[Opening SUPPLIED MATERIAL section]
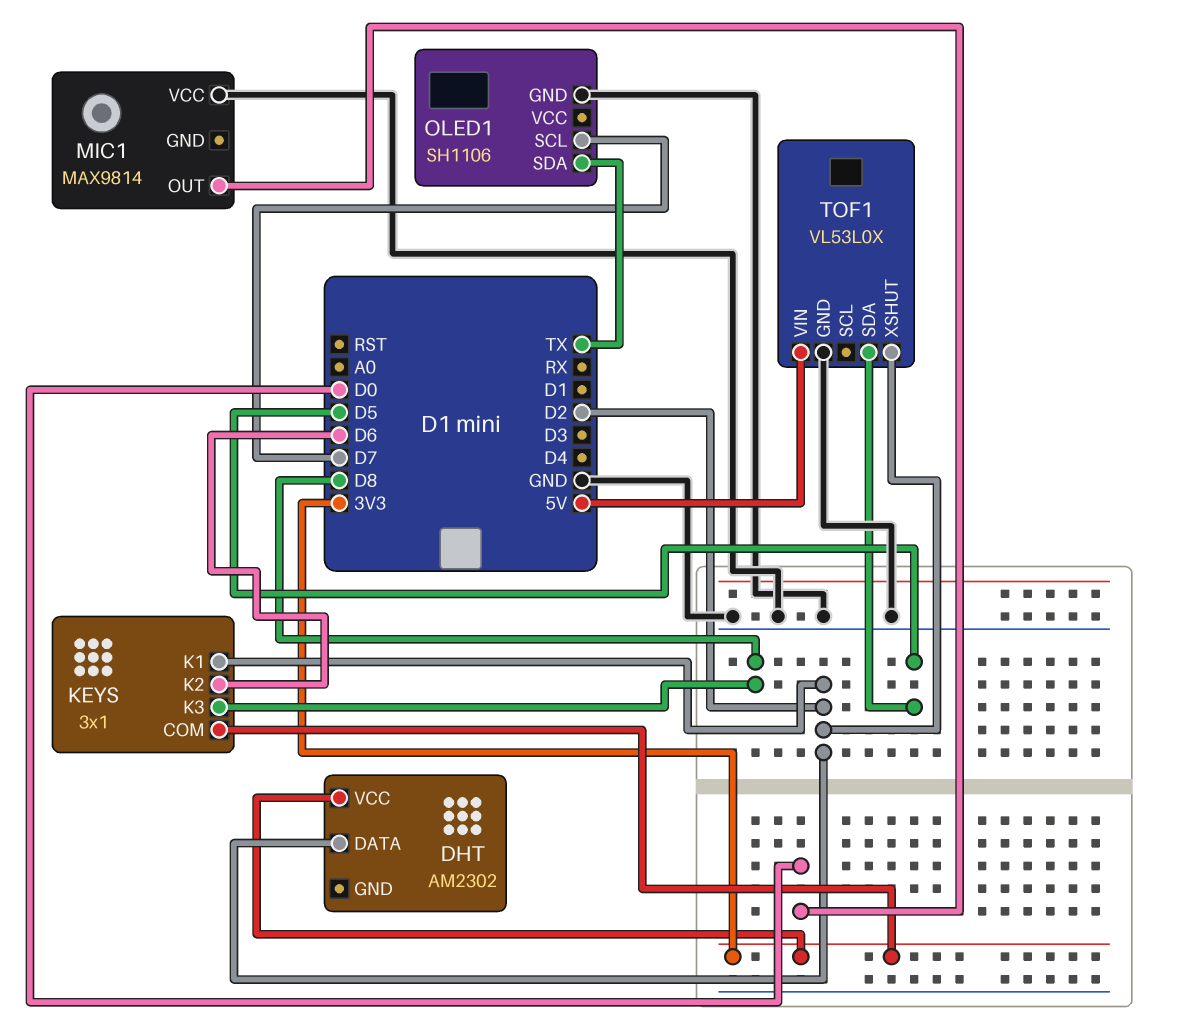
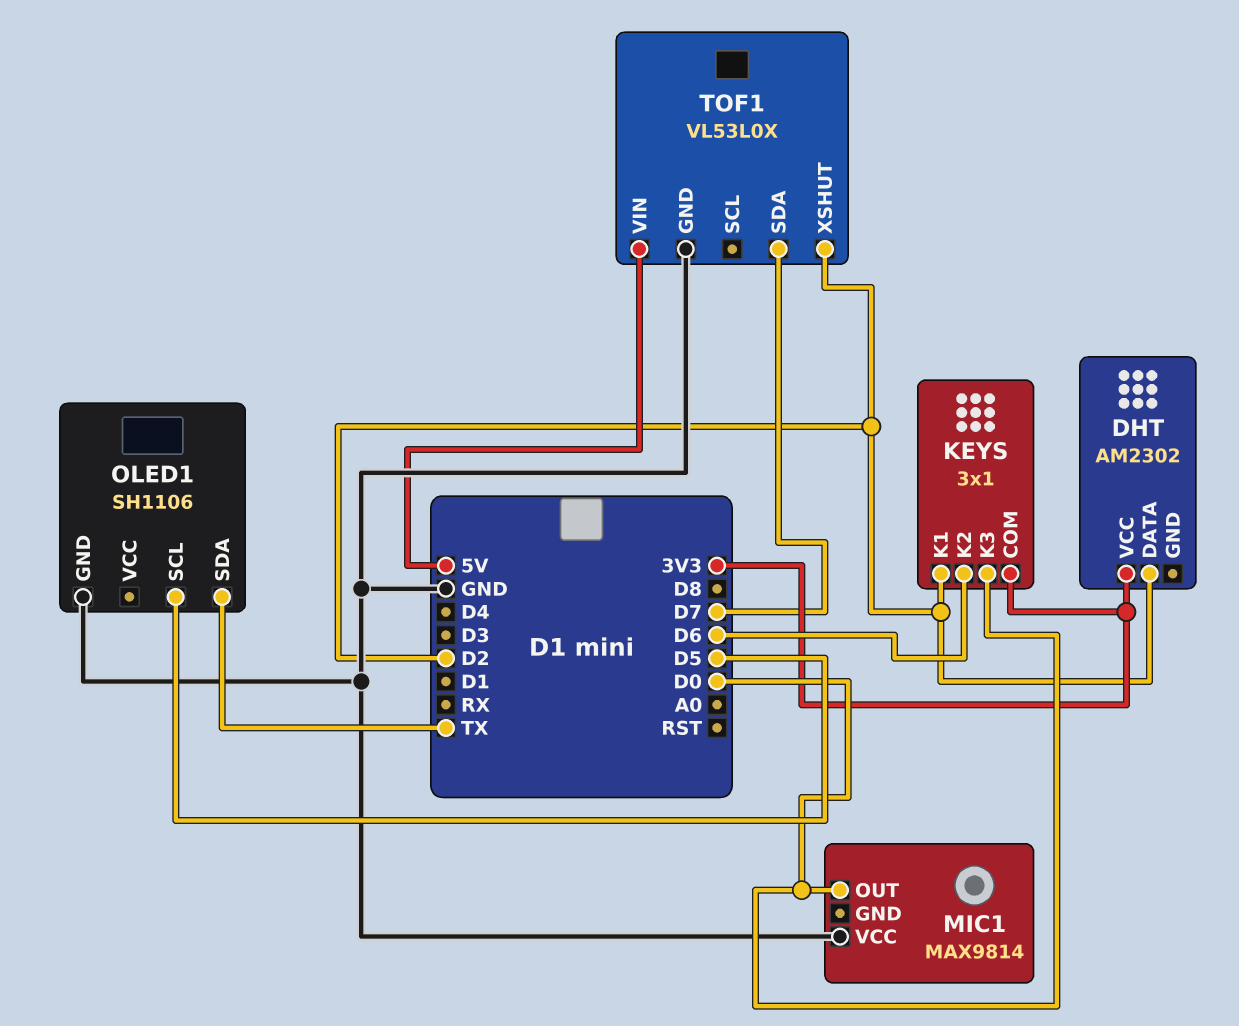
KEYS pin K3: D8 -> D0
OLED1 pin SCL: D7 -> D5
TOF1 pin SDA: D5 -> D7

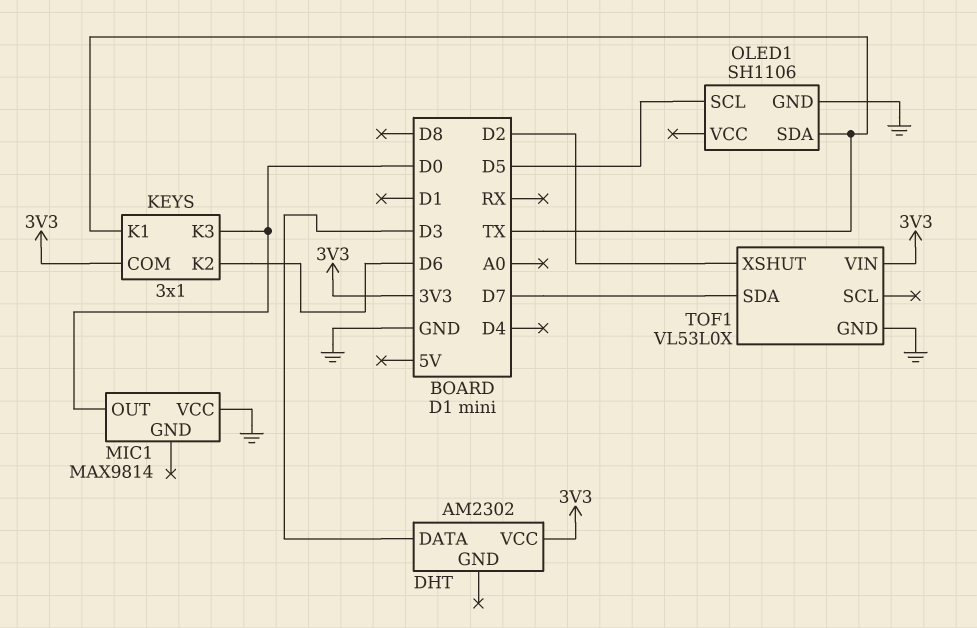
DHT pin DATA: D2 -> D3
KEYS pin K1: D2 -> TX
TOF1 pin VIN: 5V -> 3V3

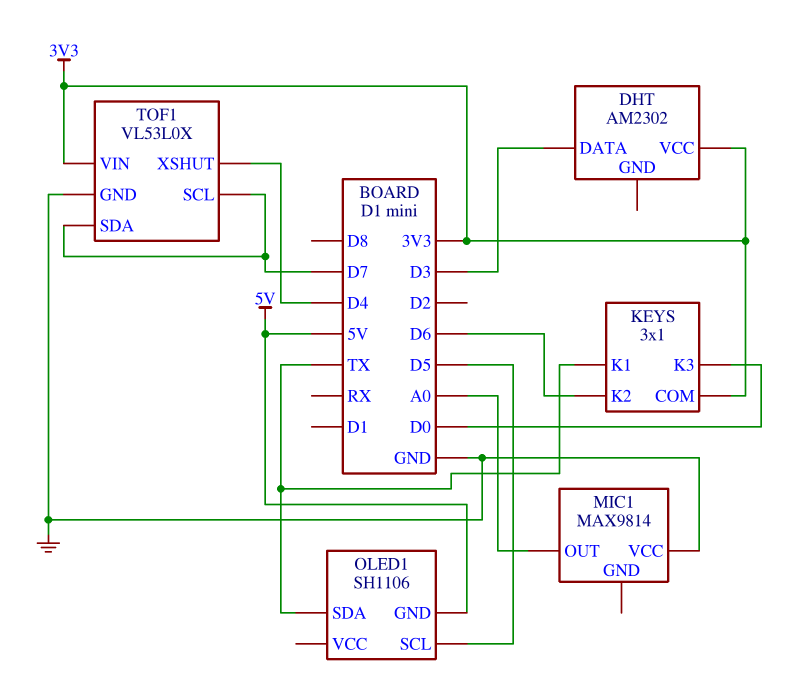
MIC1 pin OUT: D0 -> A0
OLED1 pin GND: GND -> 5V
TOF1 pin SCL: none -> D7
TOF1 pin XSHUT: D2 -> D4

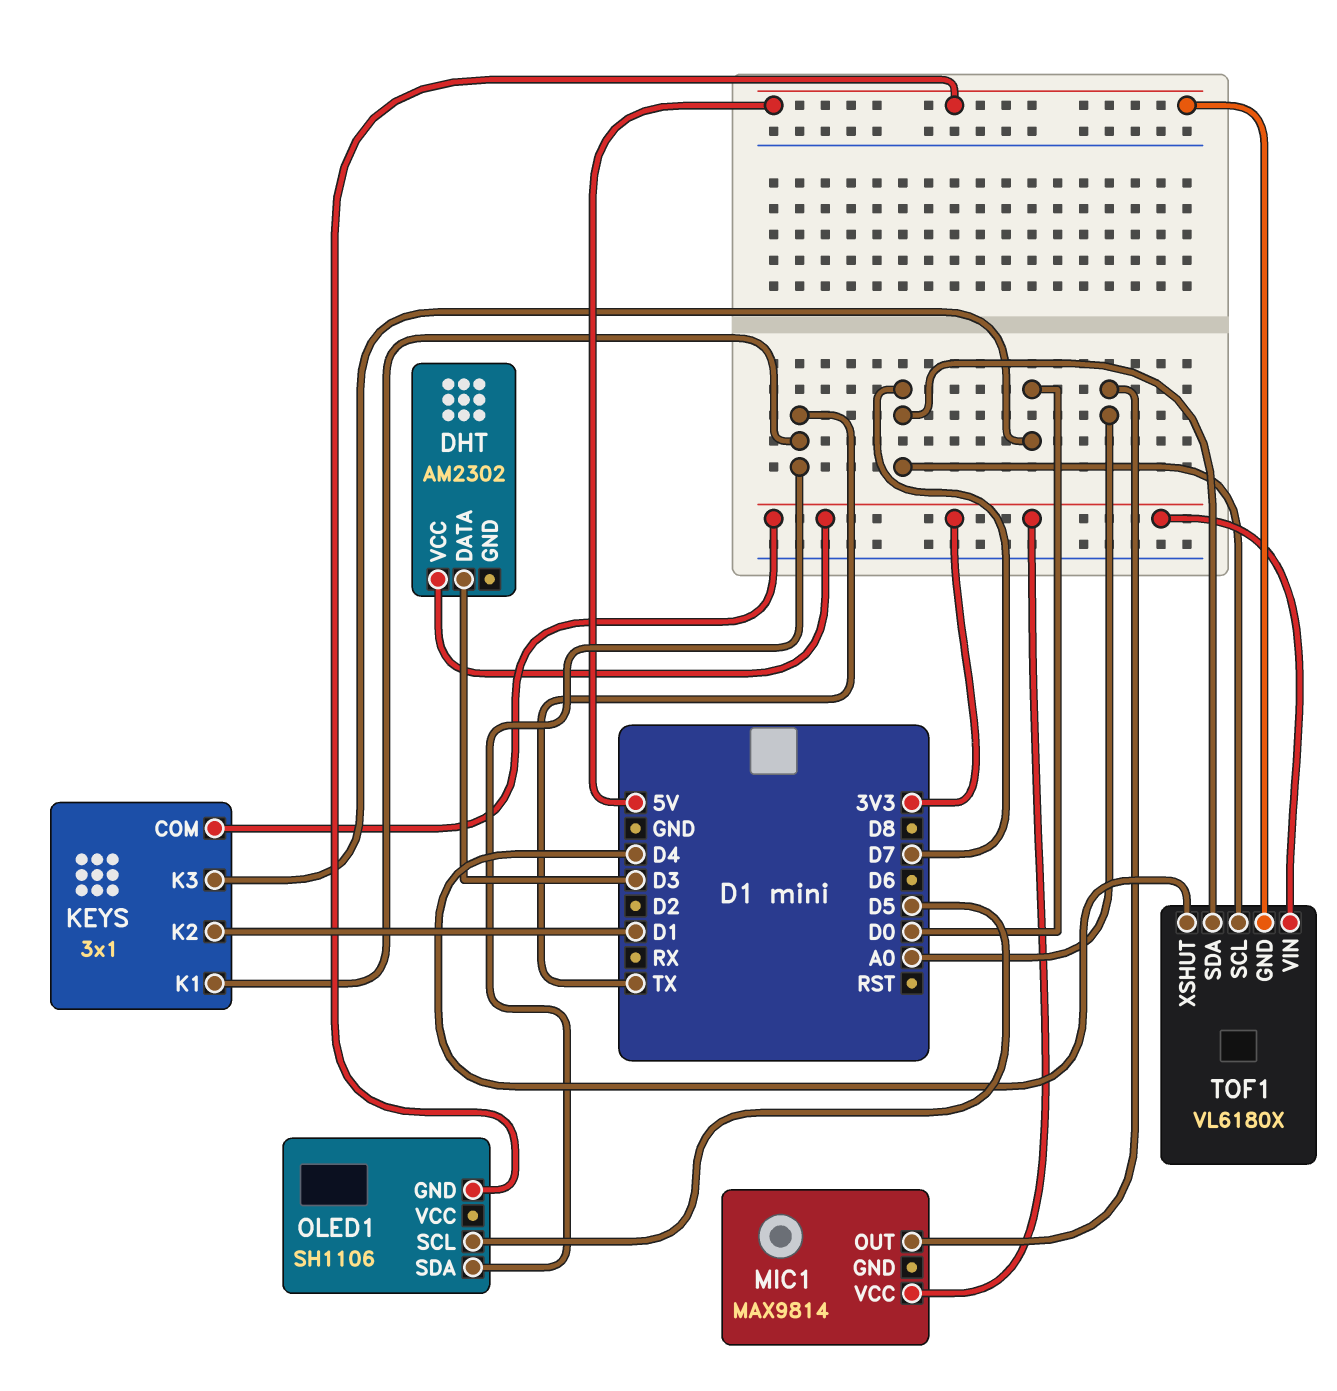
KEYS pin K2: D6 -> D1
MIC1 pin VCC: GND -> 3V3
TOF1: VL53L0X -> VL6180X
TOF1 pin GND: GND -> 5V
[Closing SUPPLIED MATERIAL section]
EXERCISE AIM: With "KEYS" as the word to match, copy each line of the records that has it.

ANSWER TO THIS TASK:
KEYS pin K3: D8 -> D0
KEYS pin K1: D2 -> TX
KEYS pin K2: D6 -> D1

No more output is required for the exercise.